* _PROBLEM DETAILS_
Your answer is the line containing "V5: AC 24V (GND, NET12)" plus every line after it to the end of the data below, transcribed exactly and with nothing else.

* _AVAILABLE RECORDS_
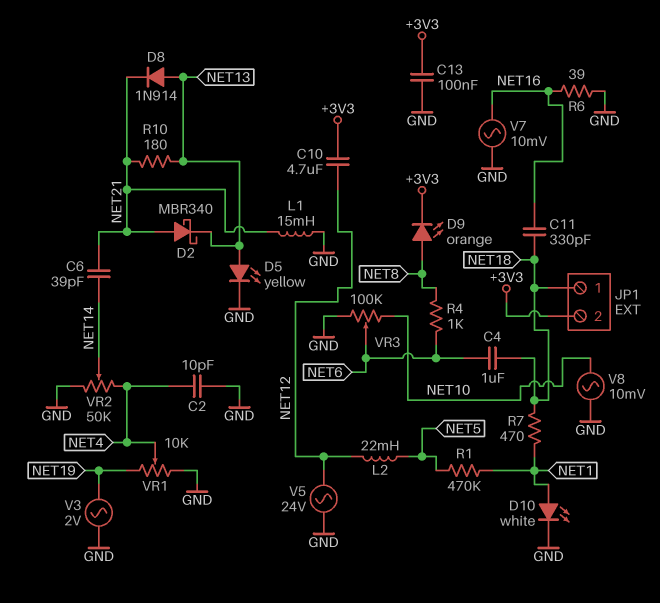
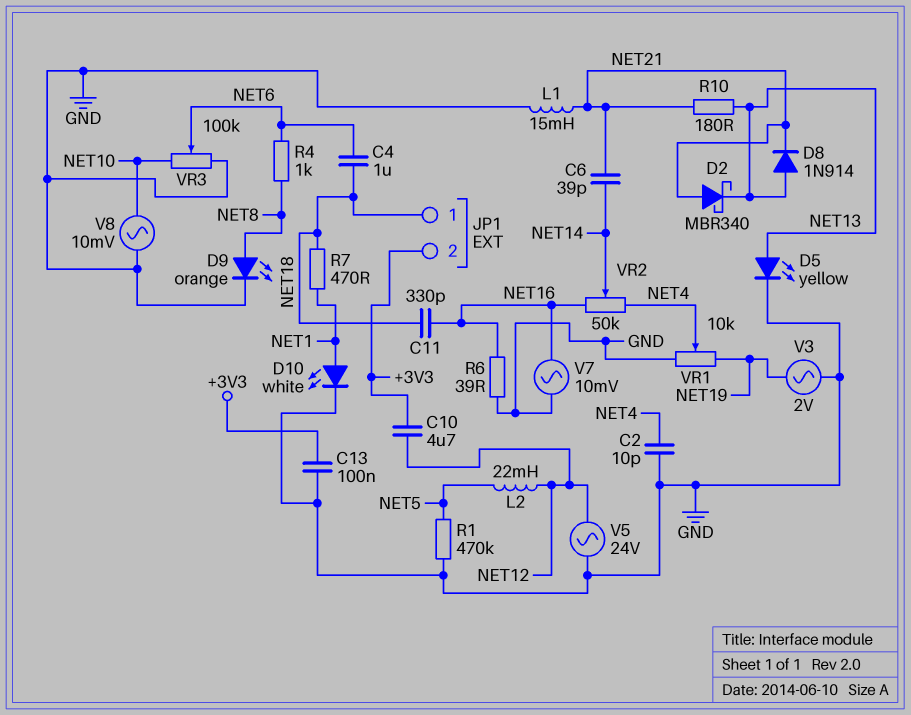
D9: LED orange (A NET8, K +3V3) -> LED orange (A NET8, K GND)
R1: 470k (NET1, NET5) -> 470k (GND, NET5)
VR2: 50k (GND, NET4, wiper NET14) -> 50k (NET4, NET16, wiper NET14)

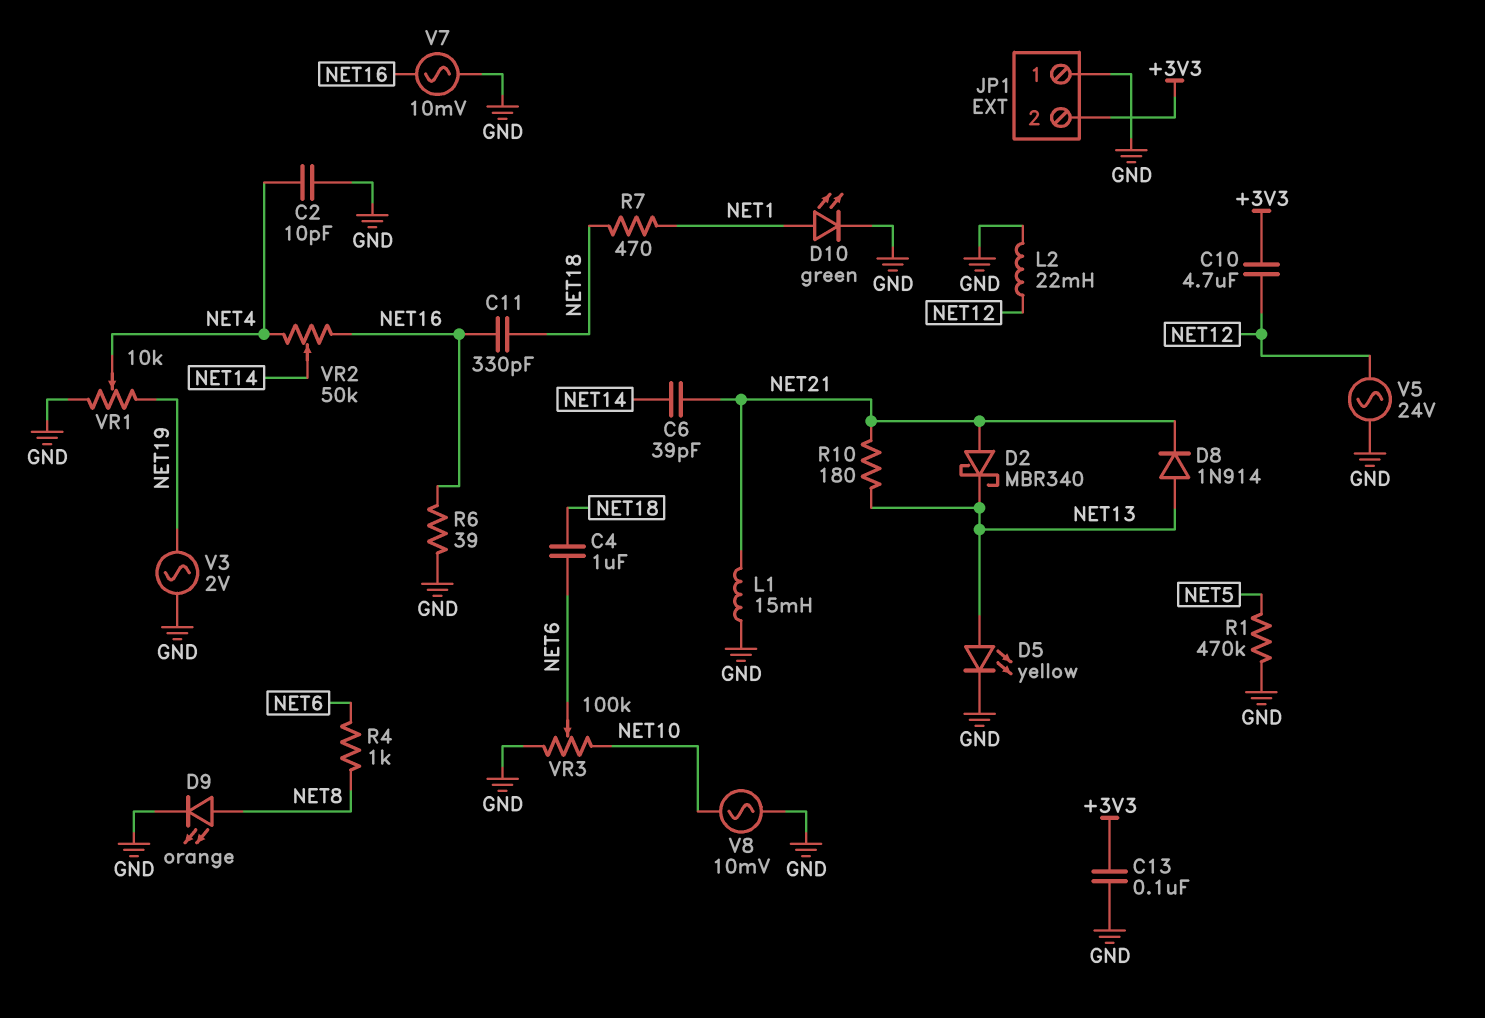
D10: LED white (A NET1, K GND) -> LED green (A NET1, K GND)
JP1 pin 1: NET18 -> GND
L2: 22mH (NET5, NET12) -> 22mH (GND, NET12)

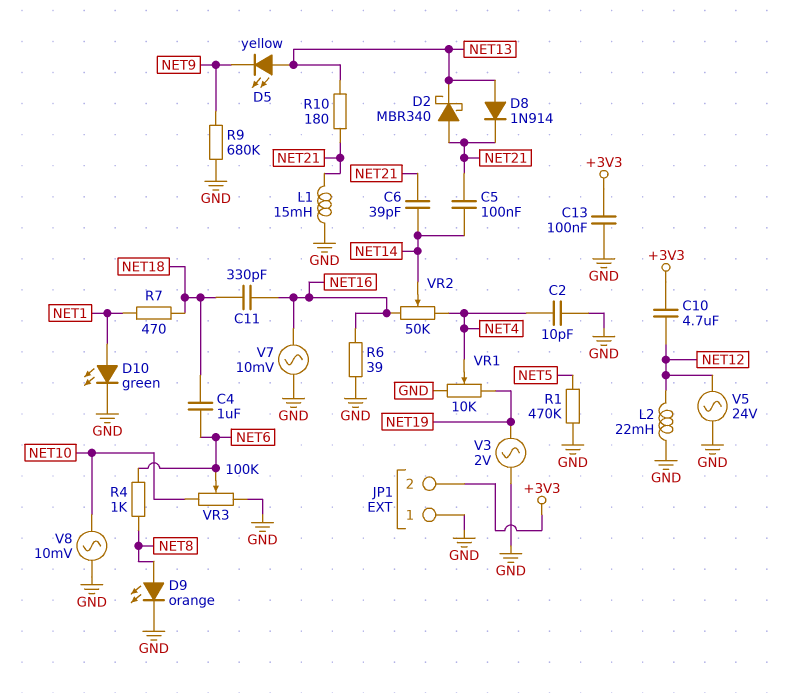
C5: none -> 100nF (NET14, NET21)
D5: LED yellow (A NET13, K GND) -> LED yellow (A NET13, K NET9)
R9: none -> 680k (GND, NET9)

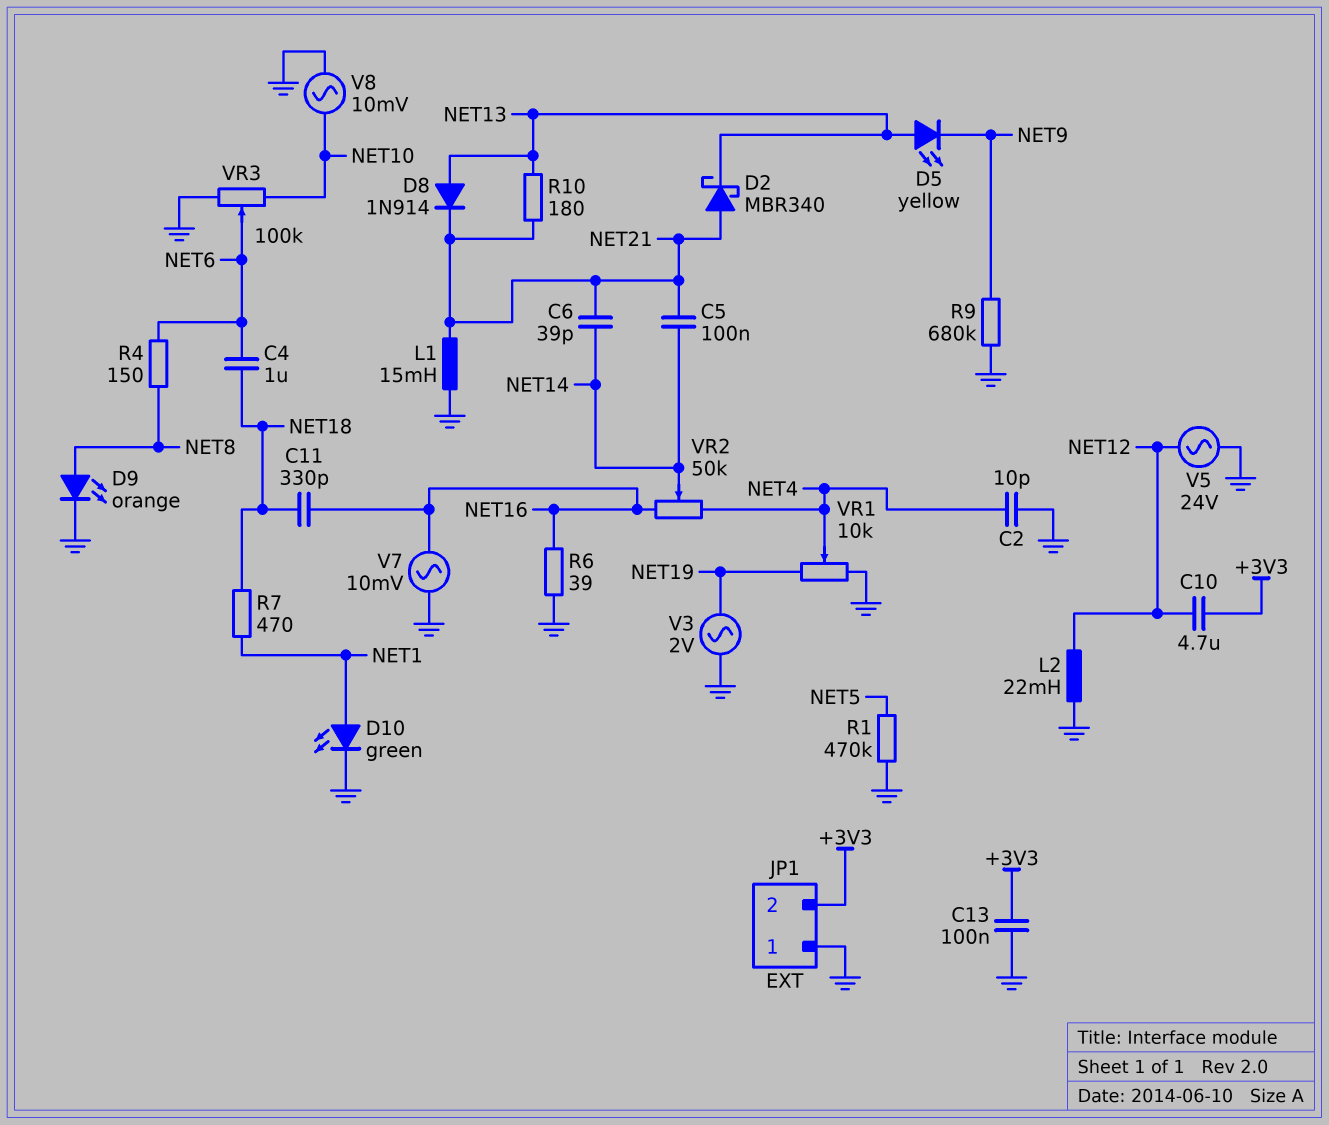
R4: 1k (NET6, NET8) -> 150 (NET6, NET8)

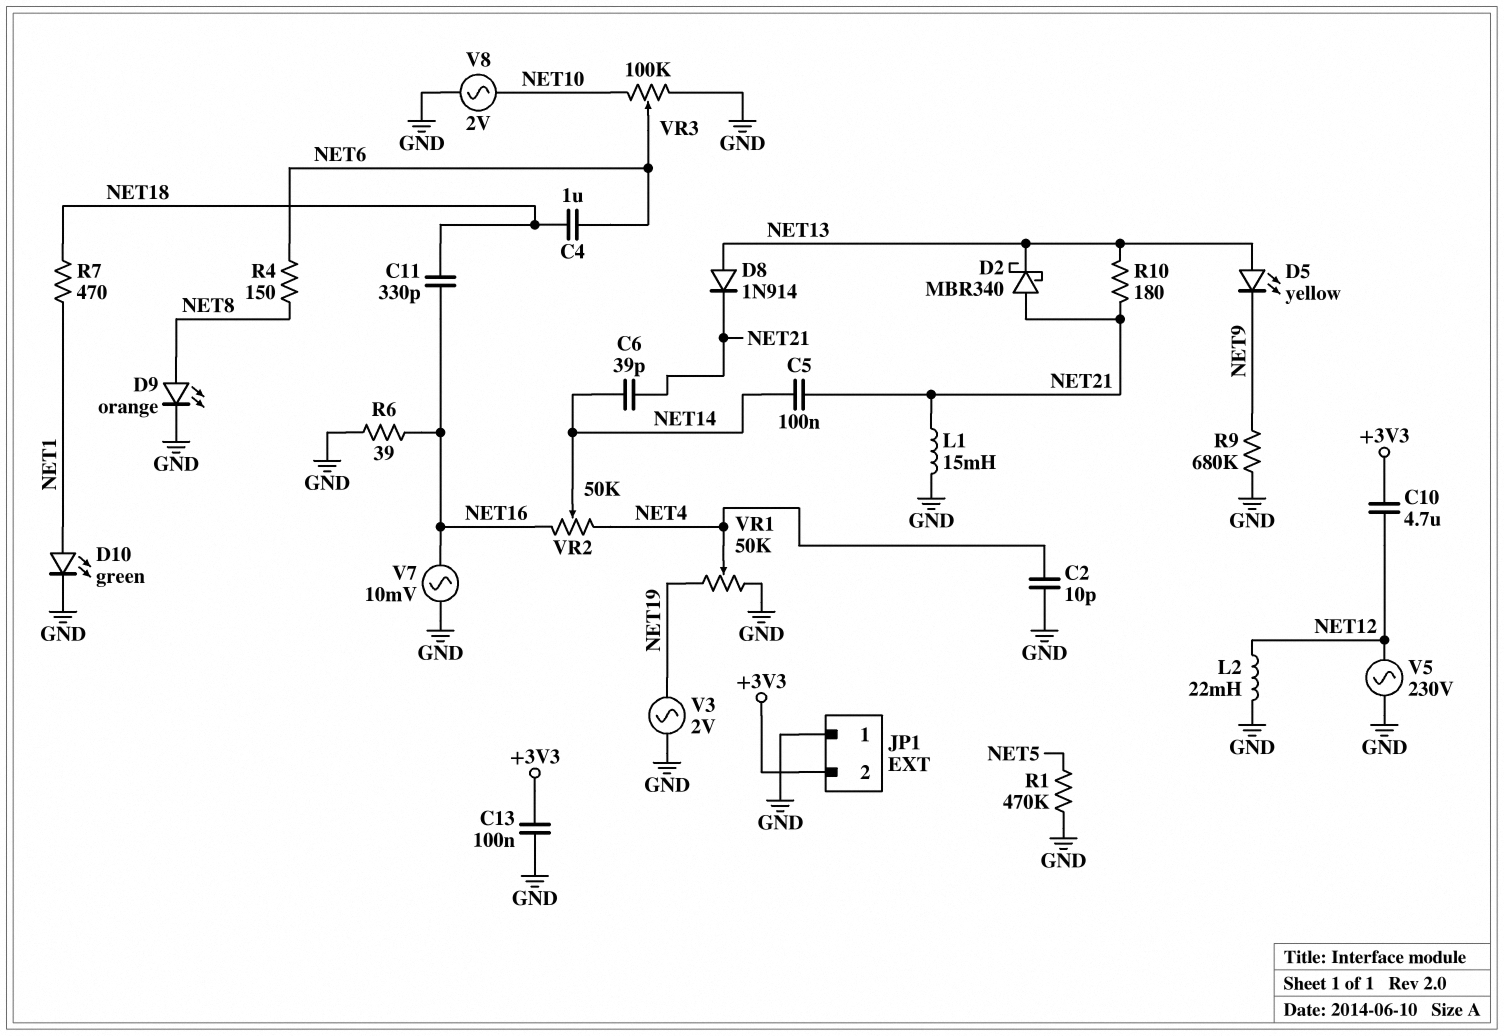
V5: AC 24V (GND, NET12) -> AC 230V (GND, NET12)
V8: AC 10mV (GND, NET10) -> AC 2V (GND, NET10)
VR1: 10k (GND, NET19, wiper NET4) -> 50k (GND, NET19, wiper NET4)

* _RESPONSE TO THE EXERCISE_
V5: AC 24V (GND, NET12) -> AC 230V (GND, NET12)
V8: AC 10mV (GND, NET10) -> AC 2V (GND, NET10)
VR1: 10k (GND, NET19, wiper NET4) -> 50k (GND, NET19, wiper NET4)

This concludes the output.